Description of the task
Quote the whole listing word for word. Do not include the pictures.

Data in this exercise
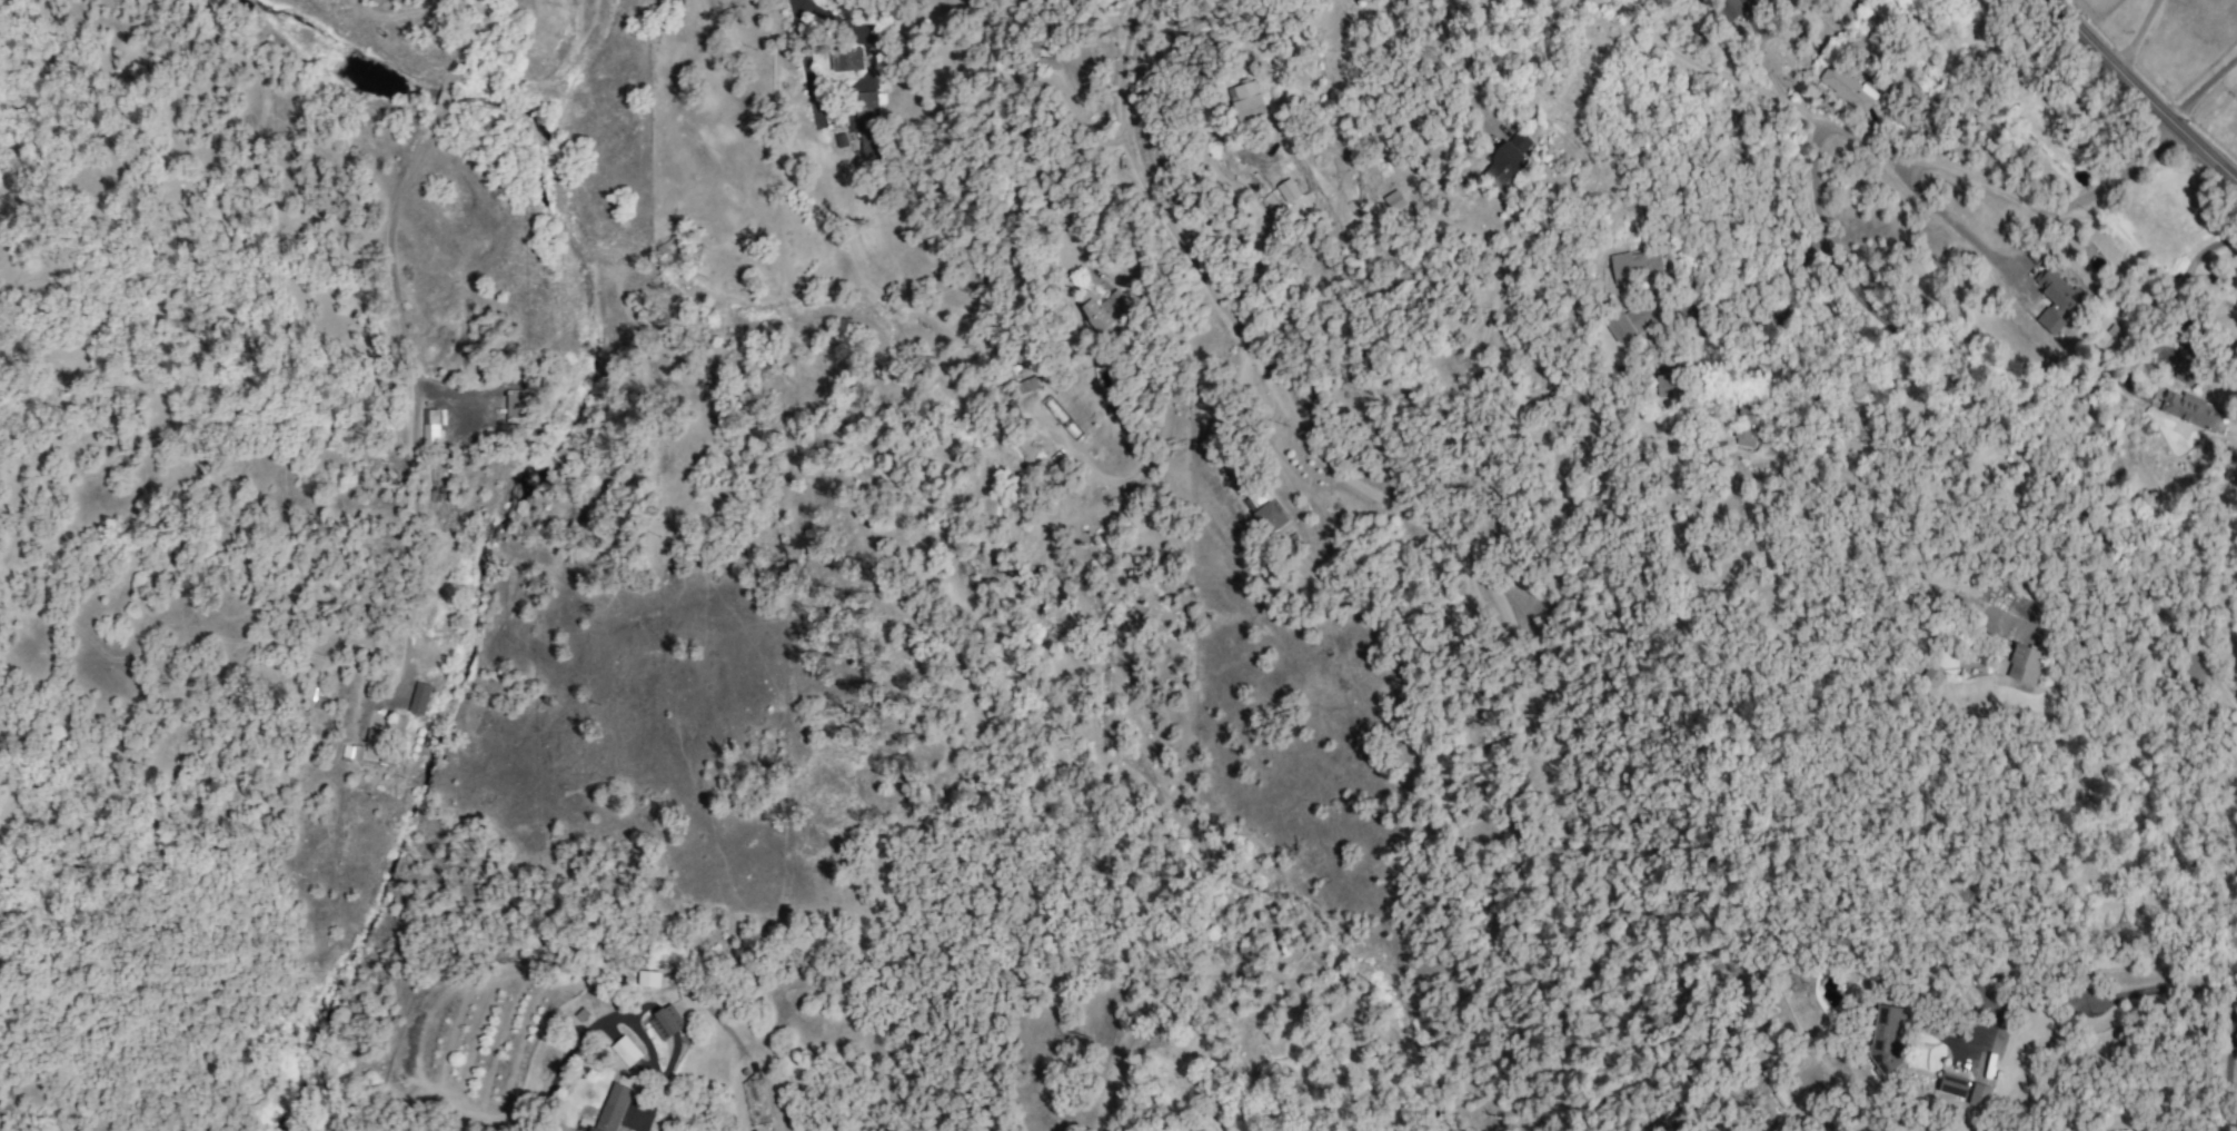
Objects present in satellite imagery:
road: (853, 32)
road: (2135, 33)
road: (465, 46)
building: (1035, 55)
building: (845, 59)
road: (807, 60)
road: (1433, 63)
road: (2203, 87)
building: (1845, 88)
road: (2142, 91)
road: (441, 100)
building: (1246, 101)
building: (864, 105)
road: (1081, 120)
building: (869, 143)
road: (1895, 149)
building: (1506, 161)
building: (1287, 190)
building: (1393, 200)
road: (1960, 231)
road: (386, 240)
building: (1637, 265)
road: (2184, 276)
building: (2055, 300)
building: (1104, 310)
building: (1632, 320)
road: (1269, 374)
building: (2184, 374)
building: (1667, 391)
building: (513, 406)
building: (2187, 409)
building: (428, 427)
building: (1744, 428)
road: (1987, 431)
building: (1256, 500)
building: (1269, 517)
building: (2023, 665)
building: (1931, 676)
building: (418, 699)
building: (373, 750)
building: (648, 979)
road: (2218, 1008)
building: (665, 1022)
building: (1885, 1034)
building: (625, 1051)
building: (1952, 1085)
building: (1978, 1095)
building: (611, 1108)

Expected answer
Objects present in satellite imagery:
road: (853, 32)
road: (2135, 33)
road: (465, 46)
building: (1035, 55)
building: (845, 59)
road: (807, 60)
road: (1433, 63)
road: (2203, 87)
building: (1845, 88)
road: (2142, 91)
road: (441, 100)
building: (1246, 101)
building: (864, 105)
road: (1081, 120)
building: (869, 143)
road: (1895, 149)
building: (1506, 161)
building: (1287, 190)
building: (1393, 200)
road: (1960, 231)
road: (386, 240)
building: (1637, 265)
road: (2184, 276)
building: (2055, 300)
building: (1104, 310)
building: (1632, 320)
road: (1269, 374)
building: (2184, 374)
building: (1667, 391)
building: (513, 406)
building: (2187, 409)
building: (428, 427)
building: (1744, 428)
road: (1987, 431)
building: (1256, 500)
building: (1269, 517)
building: (2023, 665)
building: (1931, 676)
building: (418, 699)
building: (373, 750)
building: (648, 979)
road: (2218, 1008)
building: (665, 1022)
building: (1885, 1034)
building: (625, 1051)
building: (1952, 1085)
building: (1978, 1095)
building: (611, 1108)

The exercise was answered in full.